Whatever lies between the line that holds "none -> yellow 2x2 plate [434,220,531,309]" and the final line of the records below, both included, should be repeated exactly; leave out the pictures and add nothing.

(EXCERPTED RECORDS)

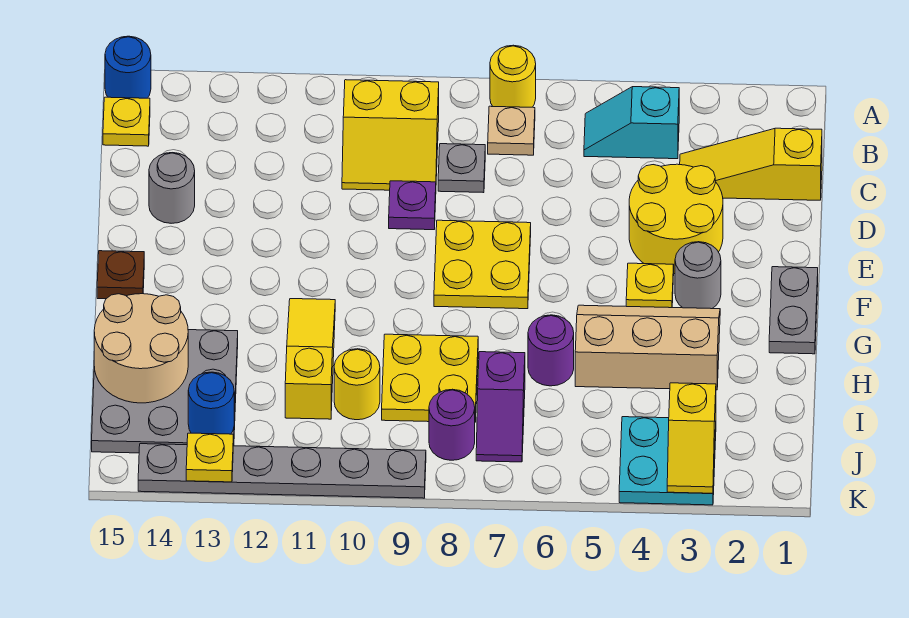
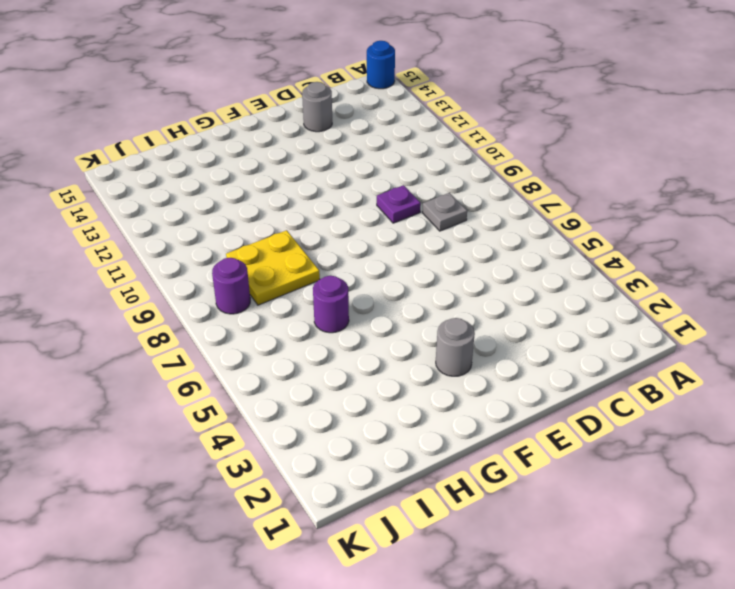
none -> yellow 1x1 round brick [490,45,536,107]
none -> cyan 1x2 slope [584,87,679,159]
none -> tan 1x1 plate [488,106,535,155]
none -> yellow 2x2 slope [342,80,439,190]

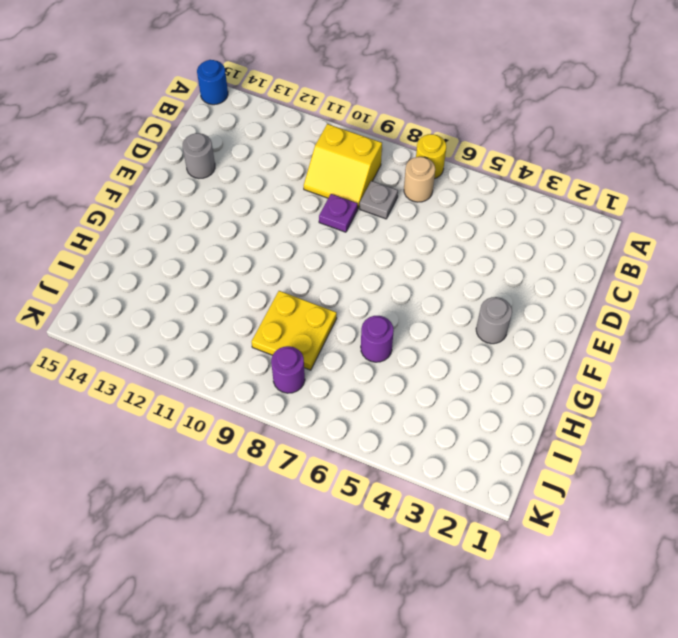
tan 1x1 round brick [404,157,435,202] -> tan 1x1 plate [488,106,535,155]
none -> cyan 1x2 slope [584,87,679,159]
none -> yellow 1x1 plate [103,97,150,146]
none -> yellow 1x3 slope [680,128,822,200]
none -> yellow 2x2 round brick [629,164,723,274]

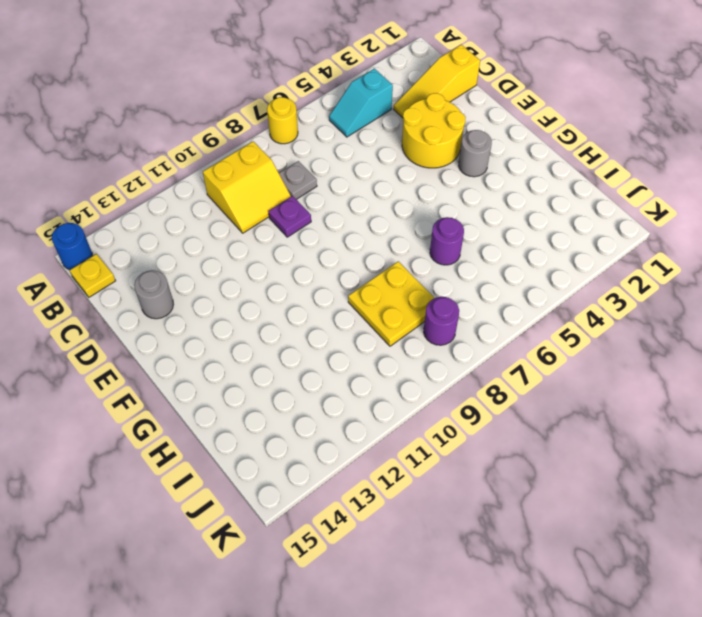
none -> tan 1x1 plate [488,106,535,155]
none -> yellow 2x2 plate [434,220,531,309]
none -> grey 1x2 plate [769,267,818,354]
none -> yellow 1x1 plate [626,263,674,308]

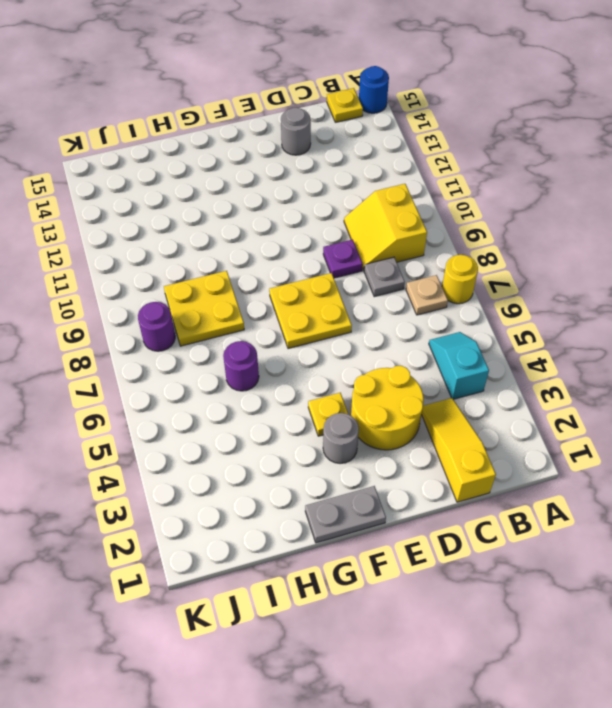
none -> brown 1x1 plate [97,251,144,299]
none -> tan 2x3 slope [575,305,720,390]
none -> yellow 1x3 slope [285,299,335,419]
none -> grey 3x3 plate [92,330,238,453]

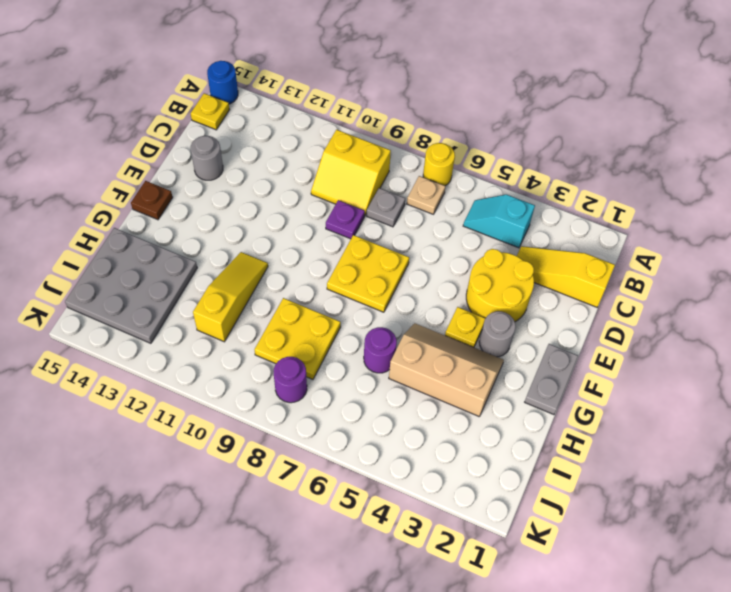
none -> purple 1x2 slope [476,352,525,462]
none -> yellow 1x1 round brick [334,349,380,420]
none -> cyan 2x2 plate [619,417,716,505]
none -> grey 1x6 plate [138,444,426,498]

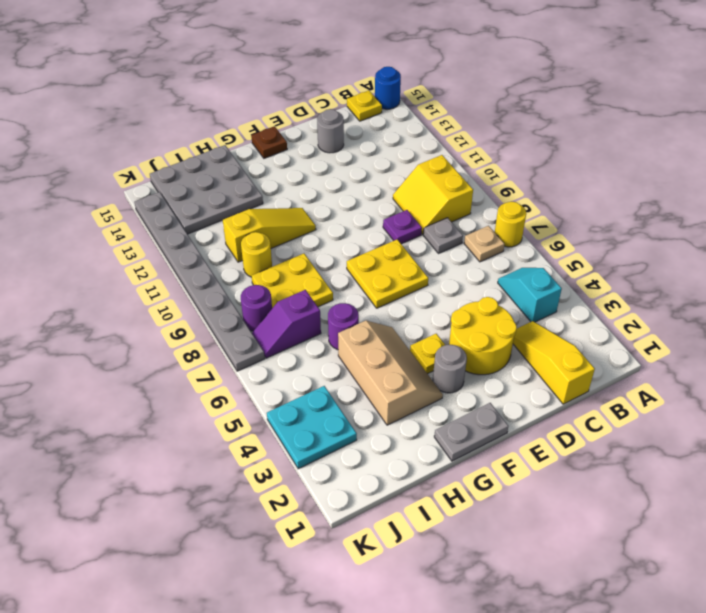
grey 1x8 plate [134,192,265,371] -> grey 1x6 plate [138,444,426,498]
none -> tan 2x2 round brick [94,294,188,403]
none -> yellow 1x2 slope [667,383,716,493]
none -> blue 1x1 round brick [188,372,234,434]
none -> yellow 1x1 plate [186,433,233,482]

(End EXCERPTED RECORDS)

__EXERCISE OUTPUT__.
none -> yellow 2x2 plate [434,220,531,309]
none -> grey 1x2 plate [769,267,818,354]
none -> yellow 1x1 plate [626,263,674,308]

none -> brown 1x1 plate [97,251,144,299]
none -> tan 2x3 slope [575,305,720,390]
none -> yellow 1x3 slope [285,299,335,419]
none -> grey 3x3 plate [92,330,238,453]

none -> purple 1x2 slope [476,352,525,462]
none -> yellow 1x1 round brick [334,349,380,420]
none -> cyan 2x2 plate [619,417,716,505]
none -> grey 1x6 plate [138,444,426,498]

grey 1x8 plate [134,192,265,371] -> grey 1x6 plate [138,444,426,498]
none -> tan 2x2 round brick [94,294,188,403]
none -> yellow 1x2 slope [667,383,716,493]
none -> blue 1x1 round brick [188,372,234,434]
none -> yellow 1x1 plate [186,433,233,482]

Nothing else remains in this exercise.